▶ [Given exercise]: Show, unchanged, each line of the listing below that contains the string "acciaccatura".

▶ [Stored entries]:
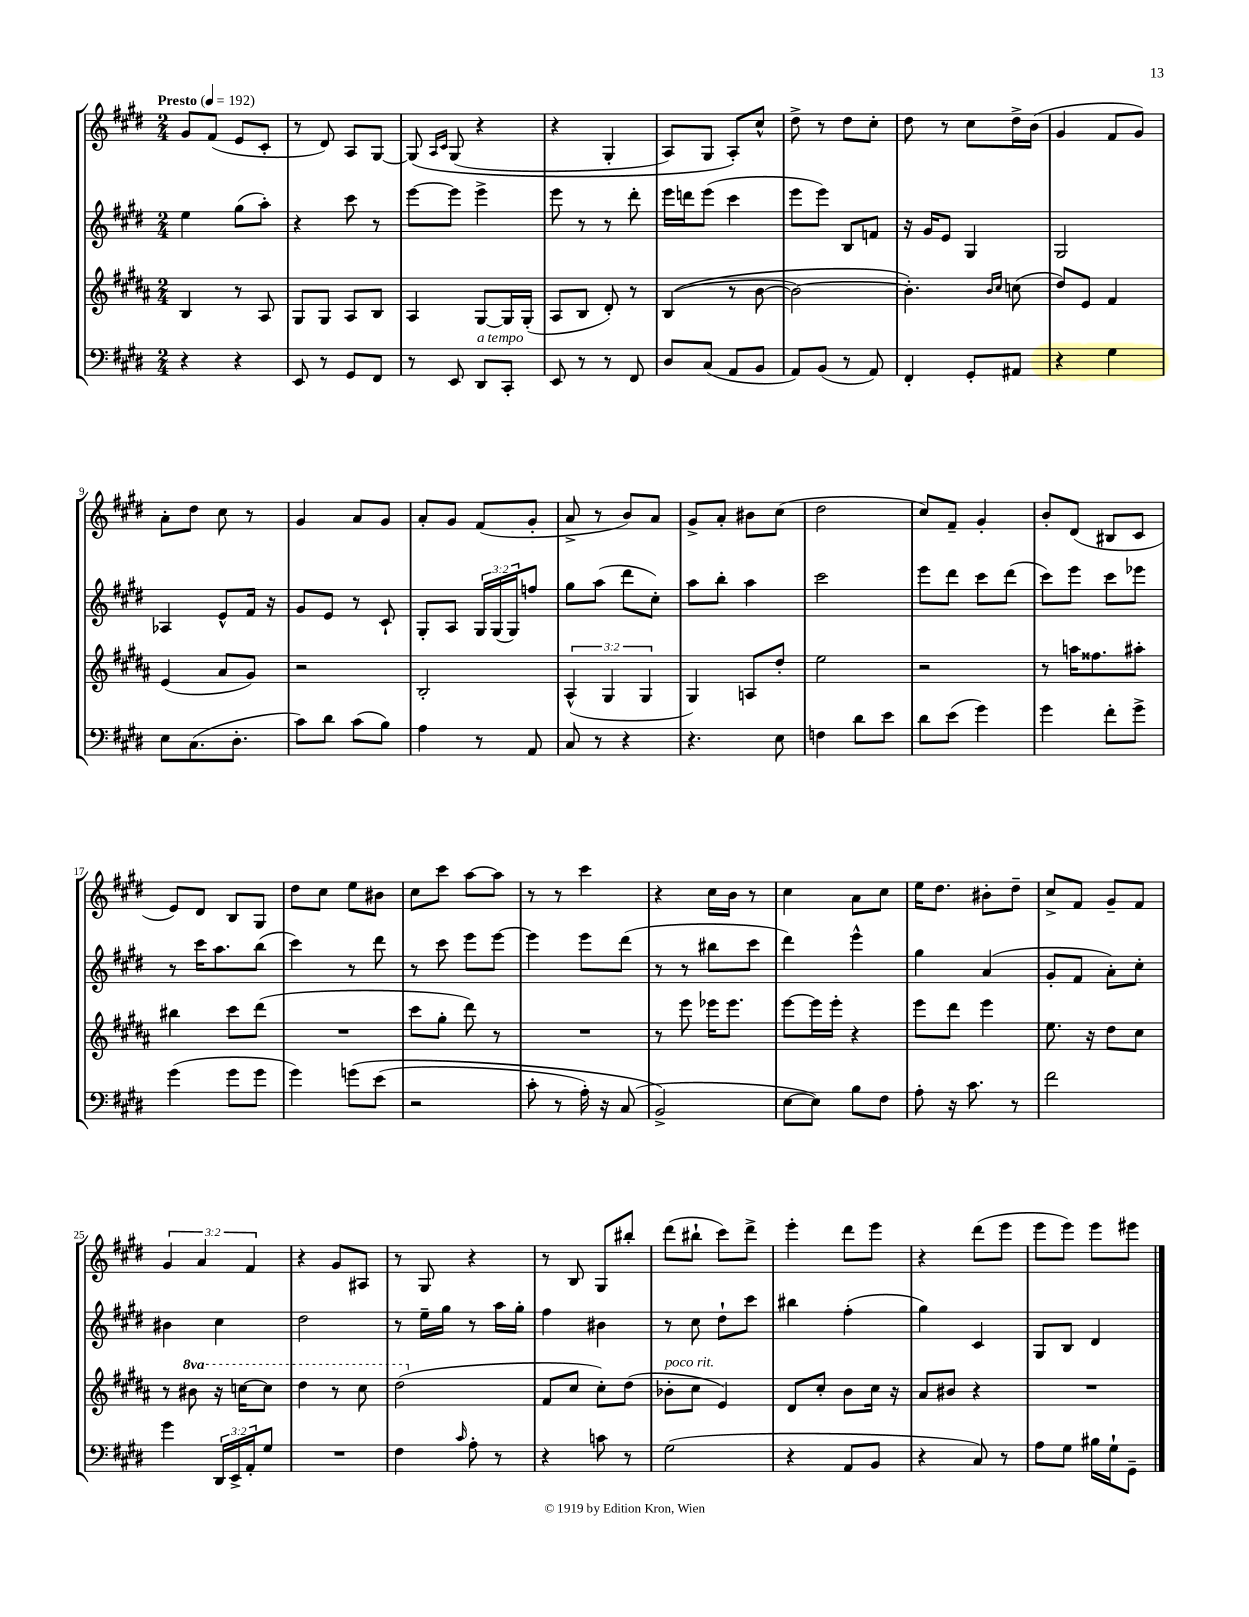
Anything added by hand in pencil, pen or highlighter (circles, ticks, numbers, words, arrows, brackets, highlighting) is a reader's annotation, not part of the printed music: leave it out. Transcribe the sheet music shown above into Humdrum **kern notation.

**kern	**kern	**kern	**kern
*staff4	*staff3	*staff2	*staff1
*clefF4	*clefG2	*clefG2	*clefG2
*k[f#c#g#d#]	*k[f#c#g#d#a#]	*k[f#c#g#d#]	*k[f#c#g#d#]
*M2/4	*M2/4	*M2/4	*M2/4
*MM192	*MM192	*MM192	*MM192
4r	4B	4ee	8g#
.	.	.	(8f#
4r	8r	(8gg#	8e
.	8A#	8aa')	8c#'
=	=	=	=
8EE	8G#	4r	8r
8r	8G#	.	8d#)
8GG#	8A#	8ccc#	8A
8FF#	8B	8r	[8G#
=	=	=	=
8r	4A#	[8eee	&(8G#]
.	.	.	16qqA
.	.	.	16qqc#
8EE	.	8eee]	(8G#
8DD#	[8G#	4eee^	4r
8CC#'	16G#]	.	.
.	(16G#'	.	.
=	=	=	=
8EE	8A#	8eee	4r
8r	8B	8r	.
8r	8d#')	8r	4G#'
8FF#	8r	8ddd#'	.
=	=	=	=
8D#	&((4B	16eee	8A)
.	.	16ddd	.
(8C#	.	(8eee	8G#
8AA	8r	4ccc#	8A'&)
8BB	[8b	.	8cc#^^
=	=	=	=
8AA)	2b_)	8eee	8dd#^
(8BB	.	8eee)	8r
8r	.	8B	8dd#
8AA)	.	8f	8cc#'
=	=	=	=
4FF#'	4.b']&)	16r	8dd#
.	.	16g#	.
.	.	8e	8r
8GG#'	.	4G#	8cc#
.	16qqb	.	.
.	16qqcc#	.	.
8AA#	(8cc	.	16dd#^
.	.	.	(16b
=	=	=	=
4r	8dd#)	2G#	4g#
.	8e	.	.
4G#	4f#	.	8f#
.	.	.	8g#)
=	=	=	=
8E	(4e	4A-	8a'
(8.C#	.	.	8dd#
.	8a#	8e^^	8cc#
8.D#'	.	.	.
.	8g#)	16f#	8r
.	.	16r	.
=	=	=	=
8c#)	2r	8g#	4g#
8d#	.	8e	.
(8c#	.	8r	8a
8B)	.	8c#`	8g#
=	=	=	=
4A	2B'	8G#'	8a'
.	.	8A	8g#
8r	.	24G#	(8f#
.	.	(24G#	.
.	.	24G#)	.
8AA	.	8ff	8g#'
=	=	=	=
8C#	(6A#^^	8gg#	8a^
8r	.	(8aa	8r
.	6G#	.	.
4r	.	8ddd#	8b)
.	6G#	.	.
.	.	8cc#')	8a
=	=	=	=
4.r	4G#)	8aa	8g#^
.	.	8bb'	8a'
.	8A	4aa	8b#
8E	8dd#'	.	(8cc#
=	=	=	=
4F	2ee	2ccc#	2dd#
8d#	.	.	.
8e	.	.	.
=	=	=	=
8d#	2r	8eee	8cc#)
(8e	.	8ddd#	8f#~
4g#)	.	8ccc#	4g#'
.	.	(8ddd#	.
=	=	=	=
4g#	8r	8ccc#)	8b'
.	16aa	8eee	(8d#
.	8.ff##	.	.
8f#'	.	8ccc#	8B#
8g#^	8aa#'	8eee-	8c#
=	=	=	=
(4g#	4bb#	8r	8e)
.	.	16ccc#	8d#
.	.	8.aa	.
8g#	8ccc#	.	8B
8g#	(8ddd#	(8bb	8G#
=	=	=	=
4g#)	2r	4ccc#)	8dd#
.	.	.	8cc#
&(8g	.	8r	8ee
(8e	.	8ddd#	8b#
=	=	=	=
2r	8ccc#	8r	8cc#
.	8gg#'	8ccc#	8ccc#
.	8ddd#)	8eee	[8aa
.	8r	[8eee	8aa]
=	=	=	=
8c#'	2r	4eee]	8r
8r	.	.	8r
16A')	.	8eee	4ccc#
16r	.	.	.
(8C#	.	(8ddd#	.
=	=	=	=
2BB^&)	8r	8r	4r
.	8eee	8r	.
.	16eee-	8bb#	16cc#
.	8.eee-	.	16b
.	.	8ccc#	8r
=	=	=	=
[8E	[8eee	4ddd#)	4cc#
8E])	16eee]	.	.
.	16eee'	.	.
8B	4r	4eee^^	8a
8F#	.	.	8cc#
=	=	=	=
8A'	8eee	4gg#	16ee
.	.	.	8.dd#
16r	8ddd#	.	.
8.c#	.	.	.
.	4eee	(4a	8b#'
8r	.	.	8dd#~
=	=	=	=
2f#	8.ee	8g#'	8cc#^
.	.	8f#	8f#
.	16r	.	.
.	8dd#	8a')	8g#~
.	8cc#	8cc#'	8f#
=	=	=	=
4g#	8r	4b#	6g#
.	8bb#	.	.
.	.	.	6a
24DD#	16r	4cc#	.
24EE^	.	.	.
.	[16ccc	.	.
24AA'	.	.	6f#
8G#	8ccc]	.	.
=	=	=	=
2r	4ddd#	2dd#	4r
.	8r	.	8g#
.	8ccc#	.	8A#
=	=	=	=
4F#	(2ddd#	8r	8r
.	.	16ee~	8G#
.	.	16gg#	.
16qqc#	.	.	.
8A'	.	8r	4r
8r	.	16aa	.
.	.	16gg#'	.
=	=	=	=
4r	8f#	4ff#	8r
.	8cc#	.	8B
8c	8cc#')	4b#	8G#
8r	(8dd#	.	8bb#'
=	=	=	=
(2G#	8b-'	8r	(8ddd#
.	8cc#	8cc#	8bb#`
.	4e)	8dd#`	8ccc#)
.	.	8ccc#	8ddd#^
=	=	=	=
4r	8d#	4bb#	4eee'
.	8cc#'	.	.
8AA	8b	(4ff#'	8ddd#
8BB	16cc#	.	8eee
.	16r	.	.
=	=	=	=
4r	8a#	4gg#)	4r
.	8b#	.	.
8C#)	4r	4c#	(8ddd#
8r	.	.	8eee
=	=	=	=
8A	2r	8G#	8eee
8G#	.	8B	8eee)
16B#	.	4d#	8eee
16G#`	.	.	.
8GG#~	.	.	8eee#
==	==	==	==
*-	*-	*-	*-
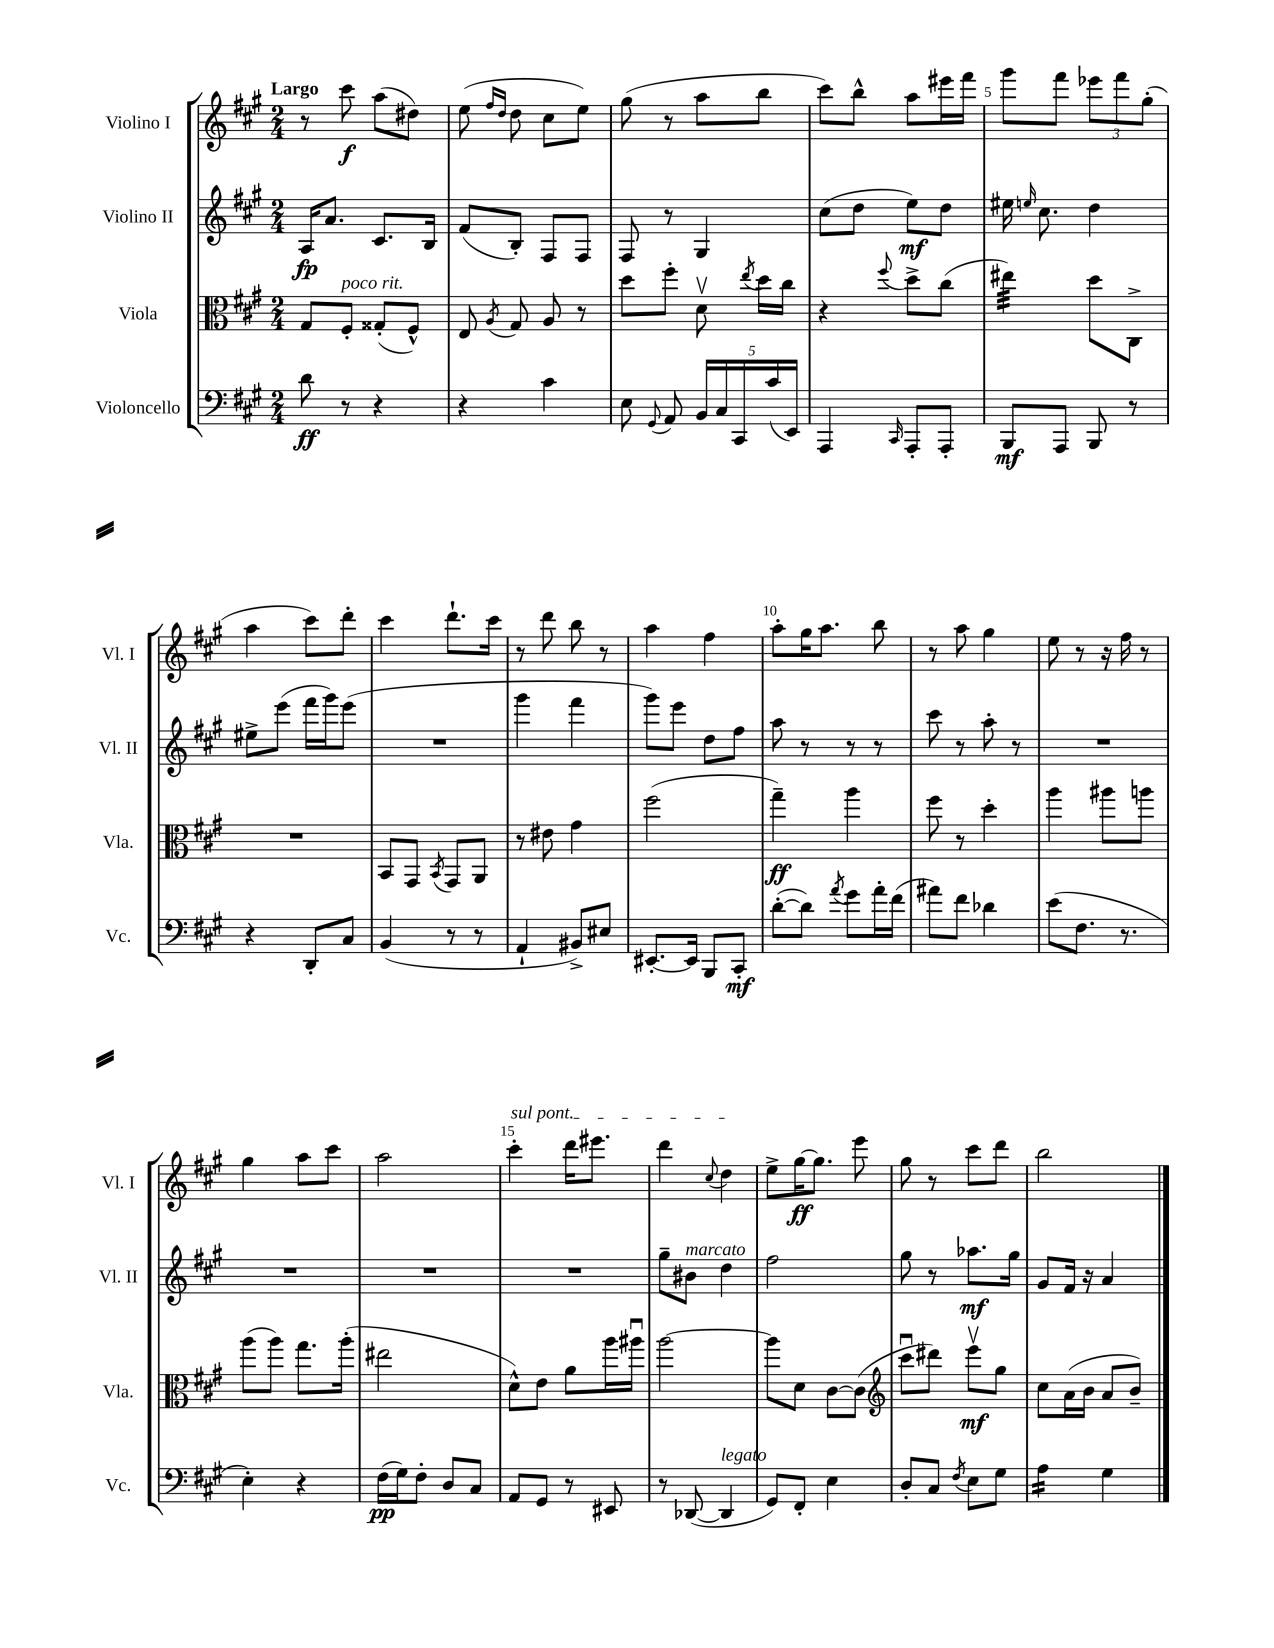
<<
\new StaffGroup <<
\new Staff = "s0" \with { instrumentName = "Violino I" shortInstrumentName = "Vl. I" } {
    \clef treble \key a \major \numericTimeSignature \time 2/4 \tempo "Largo"
    \autoBeamOff r8 cis'''8\f a''8[( dis''8]) |
    e''8( \grace { fis''16[ d''16] } d''8 cis''8[ e''8]) |
    gis''8( r8 a''8[ b''8] |
    cis'''8[) b''8]-^ a''8[ eis'''16 fis'''16] |
    gis'''8[ fis'''8] \tuplet 3/2 { ees'''8[ fis'''8 gis''8]-.( } |
    a''4 cis'''8[) d'''8]-. |
    cis'''4 d'''8.[-! cis'''16] |
    r8 d'''8 b''8 r8 |
    a''4 fis''4 |
    a''8[-. gis''16 a''8.] b''8 |
    r8 a''8 gis''4 |
    e''8 r8 r16 fis''16 r8 |
    gis''4 a''8[ cis'''8] |
    a''2 |
    \once \override TextSpanner.bound-details.left.text = \markup { \italic "sul pont." } cis'''4-.\startTextSpan d'''16[ eis'''8.] |
    d'''4 \appoggiatura { cis''8 } d''4\stopTextSpan |
    e''8[-> gis''16~\ff gis''8.] e'''8 |
    gis''8 r8 cis'''8[ d'''8] |
    b''2 \bar "|." |
}
\new Staff = "s1" \with { instrumentName = "Violino II" shortInstrumentName = "Vl. II" } {
    \clef treble \key a \major \numericTimeSignature \time 2/4
    \autoBeamOff a16[\fp a'8.] cis'8.[ b16] |
    fis'8[( b8]-.) fis8[ fis8] |
    fis8 r8 gis4 |
    cis''8[( d''8] e''8[\mf) d''8] |
    eis''16 \grace { e''16 } cis''8. d''4 |
    eis''8[-> e'''8]( fis'''16[ gis'''16) e'''8]( |
    R2 |
    gis'''4 fis'''4 |
    gis'''8[) e'''8] d''8[ fis''8] |
    a''8 r8 r8 r8 |
    cis'''8 r8 a''8-. r8 |
    R2 |
    R2 |
    R2 |
    R2 |
    gis''8[-- bis'8]^\markup { \italic "marcato" } d''4 |
    fis''2 |
    gis''8 r8 aes''8.[\mf gis''16] |
    gis'8[ fis'16] r16 a'4 \bar "|." |
}
\new Staff = "s2" \with { instrumentName = "Viola" shortInstrumentName = "Vla." } {
    \clef alto \key a \major \numericTimeSignature \time 2/4
    \autoBeamOff gis8[ fis8]-.^\markup { \italic "poco rit." } gisis8[-.( fis8]-^) |
    e8 \acciaccatura { a8 } gis8 a8 r8 |
    d''8[ fis''8]-. d'8\upbow \acciaccatura { e''8 } d''16[ cis''16] |
    r4 \appoggiatura { fis''8 } d''8[-> cis''8]( |
    eis''4:32) d''8[ cis8]-> |
    R2 |
    b,8[ gis,8] \acciaccatura { b,8 } gis,8[ a,8] |
    r8 eis'8 gis'4 |
    fis''2( |
    gis''4--\ff) a''4 |
    fis''8 r8 d''4-. |
    a''4 ais''8[ a''8] |
    a''8[( a''8]) gis''8.[ a''16]-.( |
    eis''2 |
    d'8[-^) e'8] a'8[ a''16 ais''16]\downbow |
    a''2~ |
    a''8[ d'8] cis'8[~ cis'8]( |
    \clef treble cis'''8[\downbow dis'''8]) e'''8[\upbow\mf gis''8] |
    cis''8[ a'16( b'16] a'8[ b'8]--) \bar "|." |
}
\new Staff = "s3" \with { instrumentName = "Violoncello" shortInstrumentName = "Vc." } {
    \clef bass \key a \major \numericTimeSignature \time 2/4
    \autoBeamOff d'8\ff r8 r4 |
    r4 cis'4 |
    e8 \appoggiatura { gis,8 } a,8 \tuplet 5/4 { b,16[ cis16 cis,16 cis'16( e,16]) } |
    a,,4 \grace { cis,16 } a,,8[-. a,,8]-. |
    b,,8[\mf a,,8] b,,8 r8 |
    r4 d,8[-. cis8] |
    b,4( r8 r8 |
    a,4-! bis,8[->) eis8] |
    eis,8.[~-. eis,16] b,,8[ cis,8]-.\mf |
    d'8[~-.( d'8]) \acciaccatura { a'8 } gis'8[ a'16-. fis'16]( |
    ais'8[) fis'8] des'4 |
    e'8[( fis8.] r8. |
    e4-.) r4 |
    fis16[\pp( gis16) fis8]-. d8[ cis8] |
    a,8[ gis,8] r8 eis,8 |
    r8 des,8~( des,4^\markup { \italic "legato" } |
    gis,8[) fis,8]-. e4 |
    d8[-. cis8] \acciaccatura { fis8 } e8[ gis8] |
    a4:16 gis4 \bar "|." |
}
>>
>>
\layout { \context { \Score \override BarNumber.break-visibility = ##(#f #t #t) barNumberVisibility = #(every-nth-bar-number-visible 5) } }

▶ [Complete answer]:
    e8 \acciaccatura { a8 } gis8 a8 r8 |
    d''8[ fis''8]-. d'8\upbow \acciaccatura { e''8 } d''16[ cis''16] |
    b,8[ gis,8] \acciaccatura { b,8 } gis,8[ a,8] |
    d'8[~-.( d'8]) \acciaccatura { a'8 } gis'8[ a'16-. fis'16]( |
    d8[-. cis8] \acciaccatura { fis8 } e8[ gis8] |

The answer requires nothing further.